Exercise directions: Nothing but the pictures is dropped; write out all the remaining data below exactly.

Provided data:
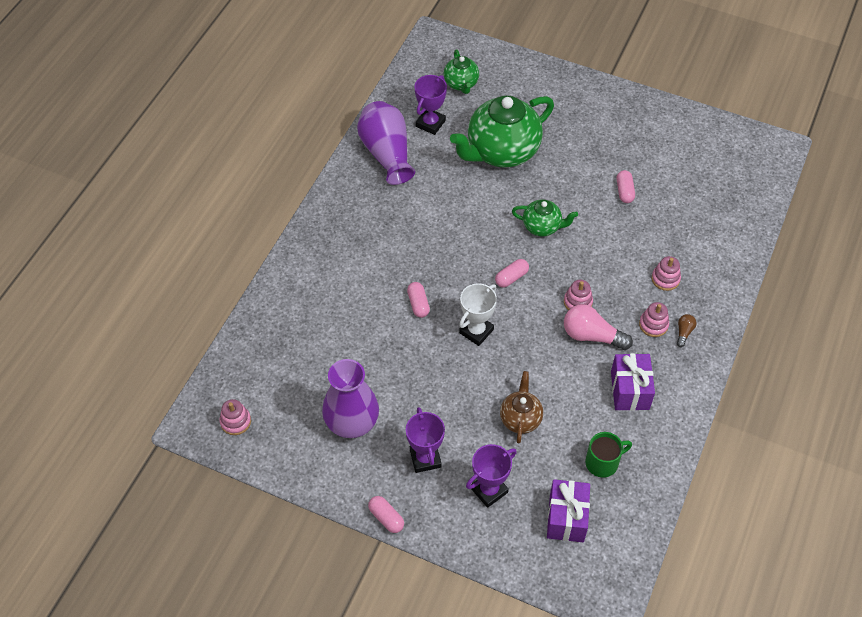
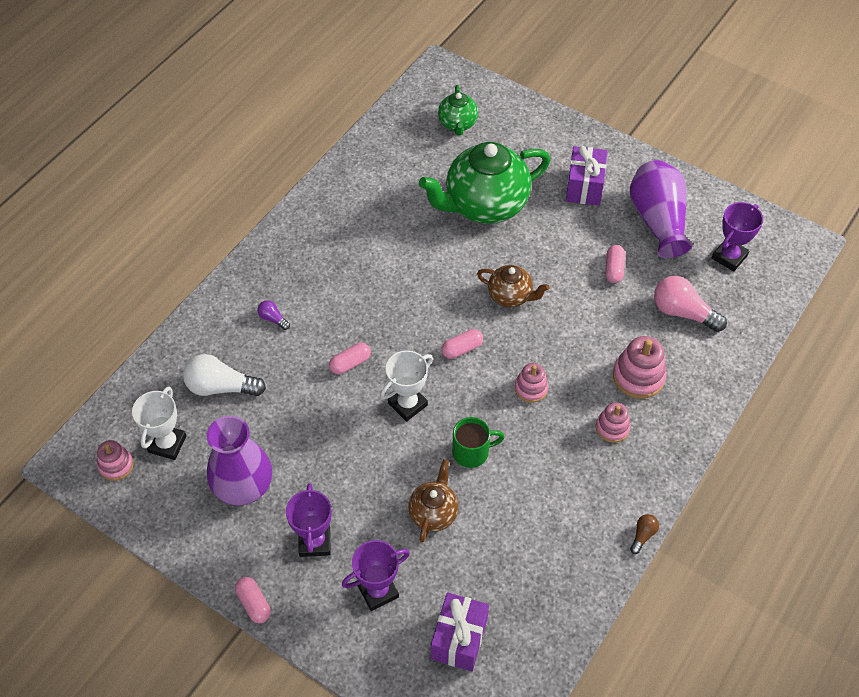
camera: 10 degrees right, 0 degrees up
purple vase [357,101,415,185] -> purple vase moved to [630,160,693,258]
pink capsule [407,282,430,318] -> pink capsule turned 60 degrees clockwise [329,343,371,374]
purple trophy [415,75,447,135] -> purple trophy moved to [712,202,763,272]
green teapot [512,199,578,237] -> brown teapot [477,265,549,308]
pink light bulb [564,304,633,350] -> pink light bulb moved to [654,276,727,332]
green mug [585,432,632,478] -> green mug moved to [452,417,504,468]
purple gift [611,353,655,411] -> purple gift moved to [566,146,607,206]
pink stacking toy [652,256,681,291] -> pink stacking toy [613,336,667,399], size x1.57
brown light bulb [677,314,697,347] -> brown light bulb moved to [630,514,659,554]
none -> white trophy [132,387,187,460]
none -> white light bulb [183,354,266,396]
none -> purple light bulb [258,300,290,330]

Task solution:
camera: 10 degrees right, 0 degrees up
purple vase [357,101,415,185] -> purple vase moved to [630,160,693,258]
pink capsule [407,282,430,318] -> pink capsule turned 60 degrees clockwise [329,343,371,374]
purple trophy [415,75,447,135] -> purple trophy moved to [712,202,763,272]
green teapot [512,199,578,237] -> brown teapot [477,265,549,308]
pink light bulb [564,304,633,350] -> pink light bulb moved to [654,276,727,332]
green mug [585,432,632,478] -> green mug moved to [452,417,504,468]
purple gift [611,353,655,411] -> purple gift moved to [566,146,607,206]
pink stacking toy [652,256,681,291] -> pink stacking toy [613,336,667,399], size x1.57
brown light bulb [677,314,697,347] -> brown light bulb moved to [630,514,659,554]
none -> white trophy [132,387,187,460]
none -> white light bulb [183,354,266,396]
none -> purple light bulb [258,300,290,330]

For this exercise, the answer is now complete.